EXERCISE INSTRUCTIONS
Pick out every line in the records below that contains the string "TupletNumber", matching case exactly, and copy each one.

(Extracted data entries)
****************************************

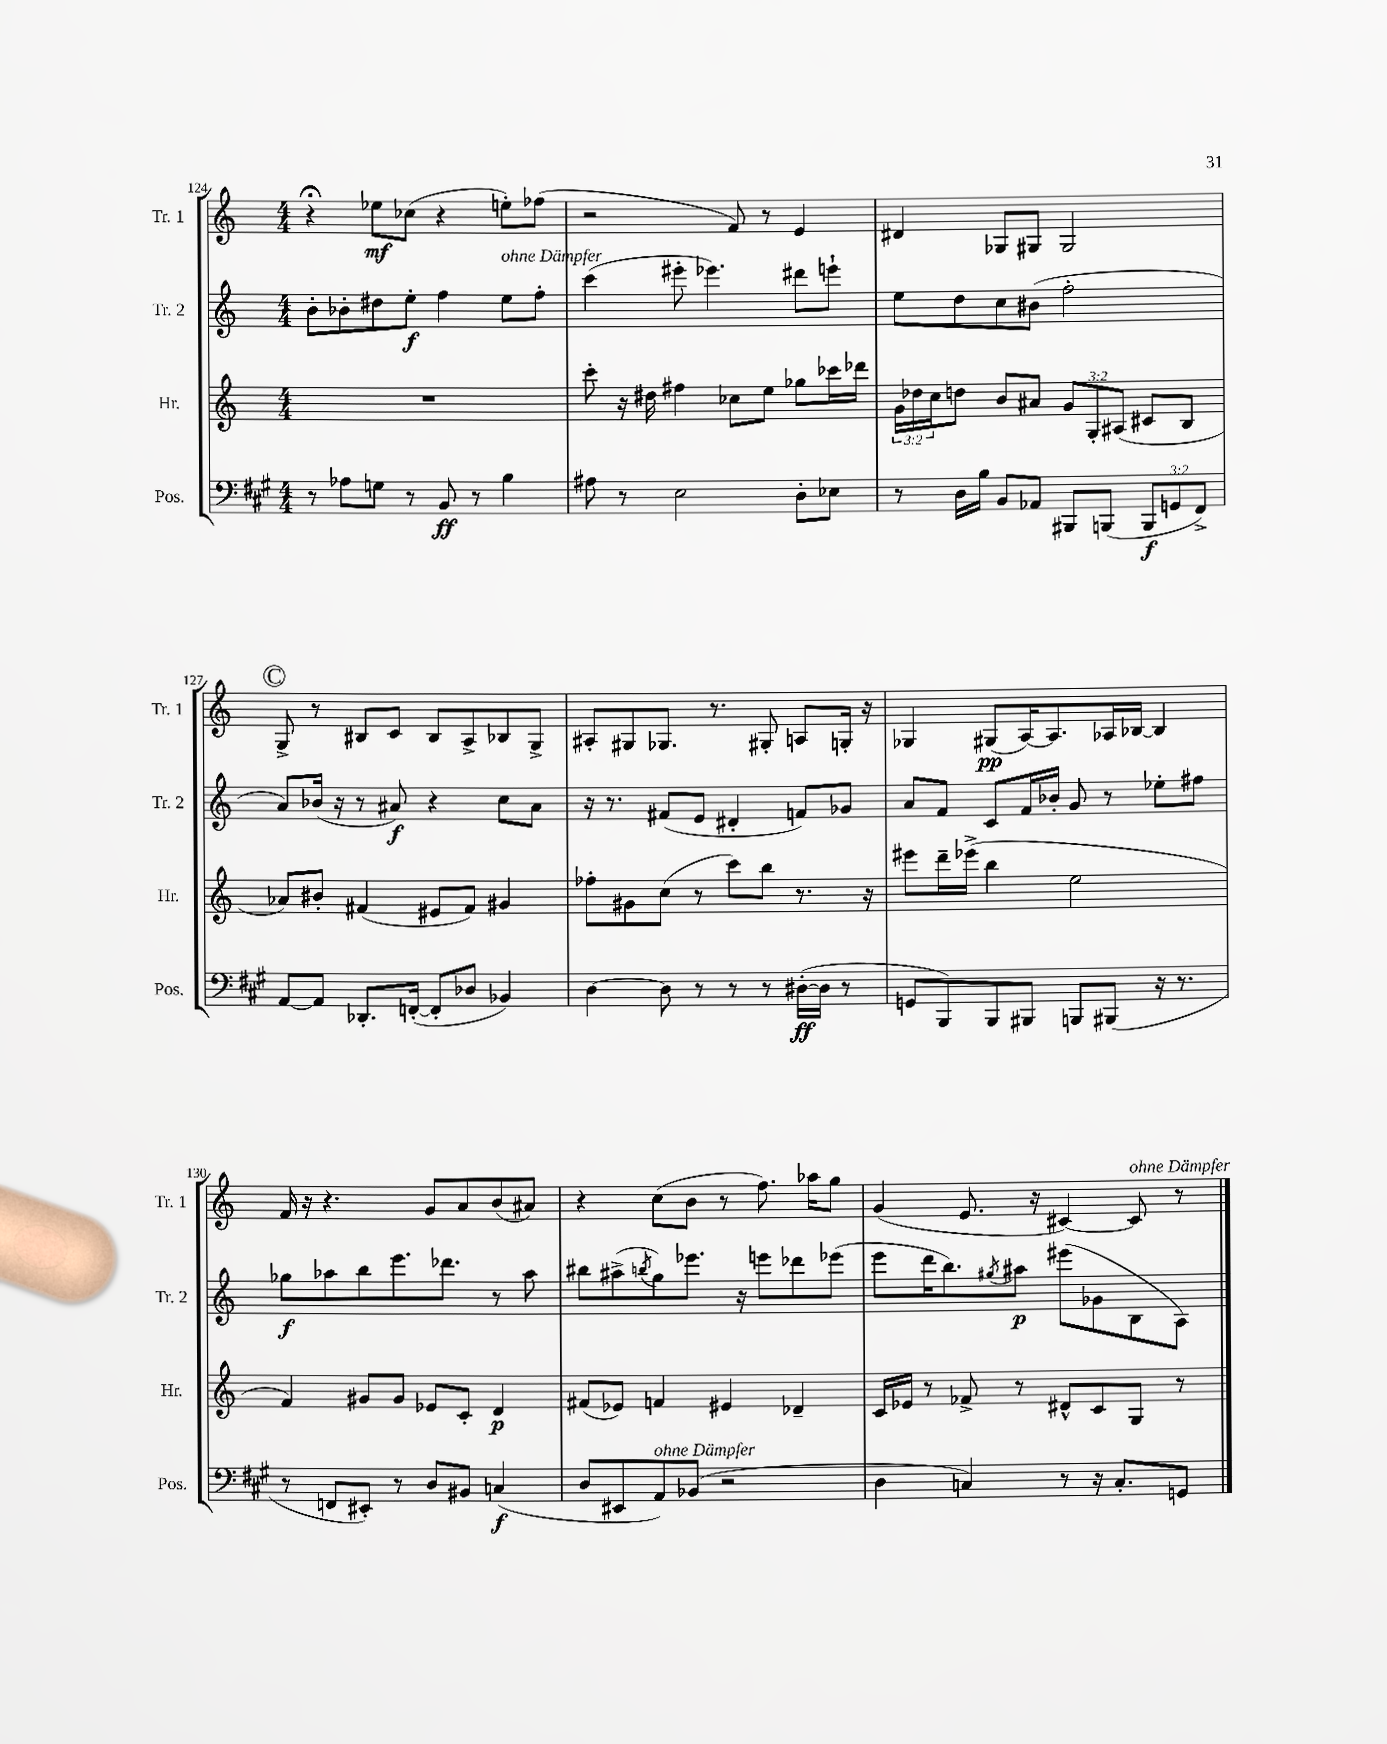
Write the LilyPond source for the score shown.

<<
\new StaffGroup <<
\new Staff = "s0" \with { instrumentName = "Tr. 1" shortInstrumentName = "Tr. 1" } {
    \clef treble \key c \major \numericTimeSignature \time 4/4
    r4\fermata ees''8\mf ces''8( r4 e''8-.) fes''8( |
    r2 f'8) r8 e'4 |
    dis'4 ges8 gis8 gis2 |
    \mark \markup { \circle "C" } g8-> r8 bis8 c'8 bis8 a8-> bes8 g8-> |
    ais8-. gis8 ges8. r8. gis8-. a8 g16-. r16 |
    ges4 gis8\pp( a16~) a8. aes16 bes16~ bes4 |
    f'16 r16 r4. g'8 a'8 b'8( ais'8) |
    r4 c''8( b'8 r8 f''8.) aes''16 g''8 |
    g'4( e'8. r16 cis'4~) cis'8^\markup { \italic "ohne Dämpfer" } r8 \bar "|." |
}
\new Staff = "s1" \with { instrumentName = "Tr. 2" shortInstrumentName = "Tr. 2" } {
    \clef treble \key c \major \numericTimeSignature \time 4/4
    b'8-. bes'8-. dis''8 e''8-.\f f''4 e''8^\markup { \italic "ohne Dämpfer" } f''8-. |
    c'''4( eis'''8-. ees'''4.) dis'''8 e'''8-! |
    e''8 d''8 c''8 bis'8( f''2-. |
    \mark \markup { \circle "C" } a'8) bes'16( r16 r8 ais'8\f) r4 c''8 ais'8 |
    r16 r8. fis'8( e'8 dis'4-. f'8) ges'8 |
    a'8 f'8 c'8 f'16 bes'16-. g'8 r8 ees''8-. fis''8 |
    ges''8\f aes''8 b''8 e'''8. des'''8. r8 aes''8 |
    bis''8 ais''8->( \acciaccatura { b''8 } g''8) ees'''8. r16 e'''8 des'''8 ees'''8( |
    e'''8 d'''16 b''8.) \acciaccatura { gis''8 } ais''8\p eis'''8( ges'8 b8 a8) \bar "|." |
}
\new Staff = "s2" \with { instrumentName = "Hr." shortInstrumentName = "Hr." } {
    \clef treble \key c \major \numericTimeSignature \time 4/4 \override Staff.TupletNumber.text = #tuplet-number::calc-fraction-text
    R1 |
    c'''8-. r16 dis''16 fis''4 ces''8 e''8 ges''8 ces'''16 des'''16 |
    \tuplet 3/2 { g'16 des''16 c''16 } d''8 b'8 ais'8 \tuplet 3/2 { g'8 g8-. ais8( } cis'8 b8 |
    \mark \markup { \circle "C" } aes'8) bis'8-. fis'4( eis'8 fis'8) gis'4 |
    fes''8-. gis'8 c''8( r8 c'''8) b''8 r8. r16 |
    eis'''8 d'''16-- ees'''16->( b''4 e''2 |
    f'4) gis'8 gis'8 ees'8 c'8-. d'4\p |
    fis'8( ees'8) f'4 eis'4 des'4-- |
    c'16 ees'16 r8 fes'8-> r8 dis'8-^ c'8 g8 r8 \bar "|." |
}
\new Staff = "s3" \with { instrumentName = "Pos." shortInstrumentName = "Pos." } {
    \clef bass \key a \major \numericTimeSignature \time 4/4 \override Staff.TupletNumber.text = #tuplet-number::calc-fraction-text
    r8 aes8 g8 r8 b,8\ff r8 b4 |
    ais8 r8 e2 d8-. ees8 |
    r8 d16 b16 b,8 aes,8 bis,,8 b,,8( \tuplet 3/2 { b,,8\f g,8 fis,8->) } |
    \mark \markup { \circle "C" } a,8~ a,8 des,8.-. f,16~-.( f,8-. des8 bes,4) |
    d4~ d8 r8 r8 r8 dis16~-.\ff( dis16 r8 |
    g,8 b,,8) b,,8 bis,,8 b,,8 bis,,8( r16 r8. |
    r8 f,8 eis,8-.) r8 d8 bis,8 c4\f( |
    d8 eis,8 a,8^\markup { \italic "ohne Dämpfer" }) bes,8( r2 |
    d4 c4) r8 r16 c8.-. g,8 \bar "|." |
}
>>
>>
\layout { \context { \Score currentBarNumber = #124 } }
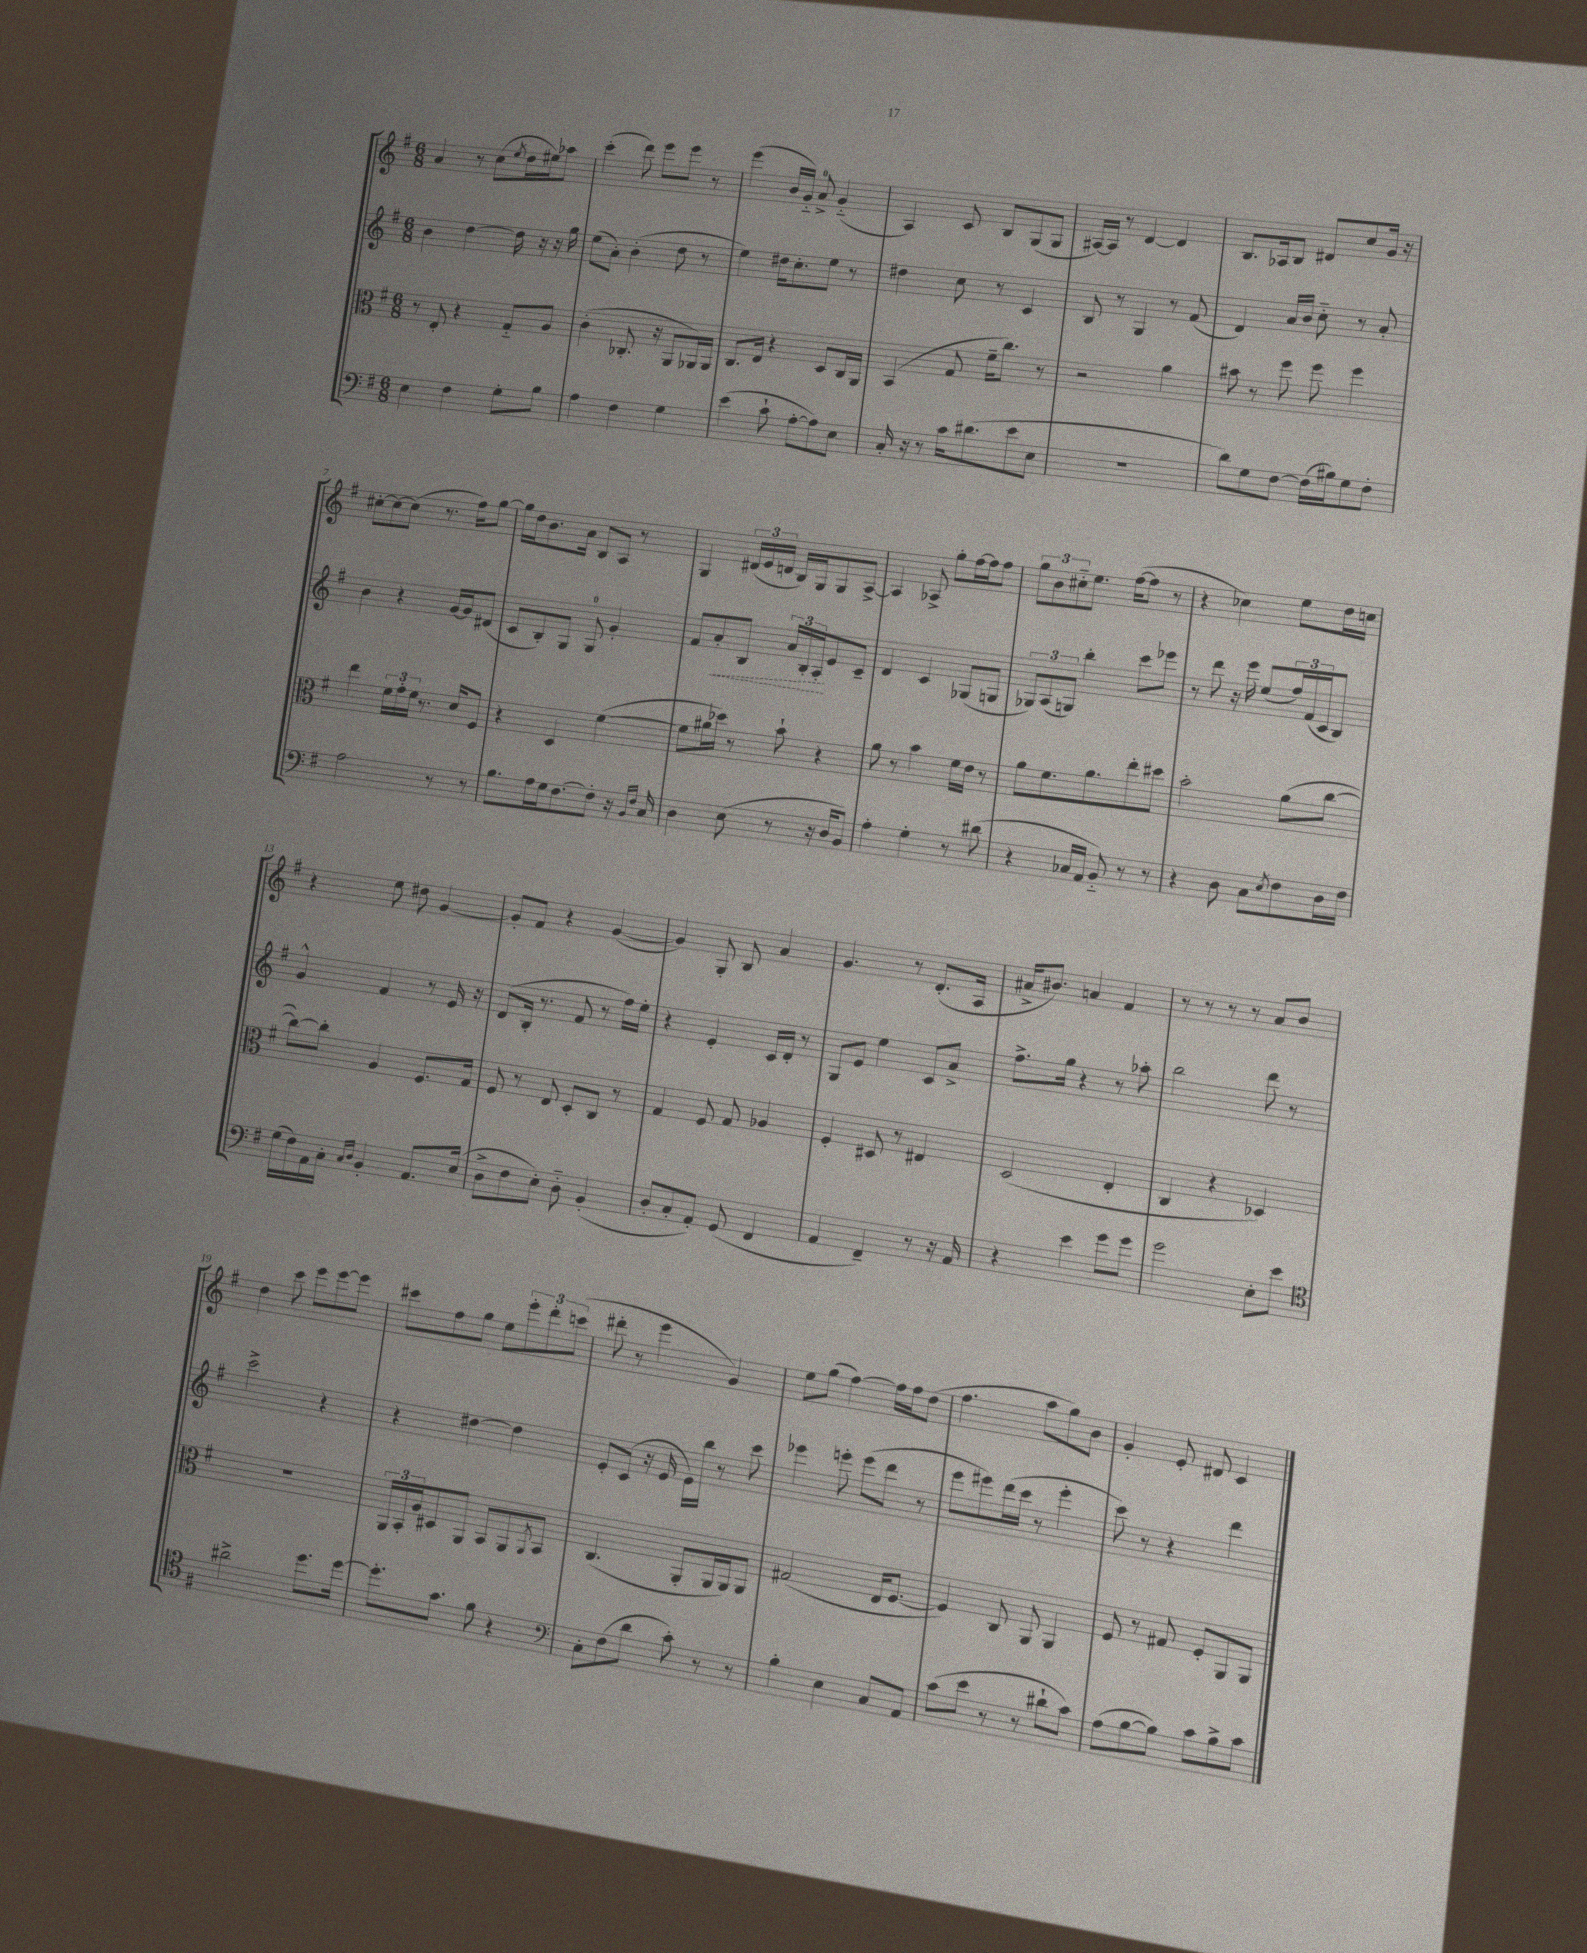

****************************************

EXERCISE RESULT
    \clef treble \key c \major \numericTimeSignature \time 4/4 \override Staff.TupletNumber.text = #tuplet-number::calc-fraction-text
    \clef bass \key a \major \numericTimeSignature \time 4/4 \override Staff.TupletNumber.text = #tuplet-number::calc-fraction-text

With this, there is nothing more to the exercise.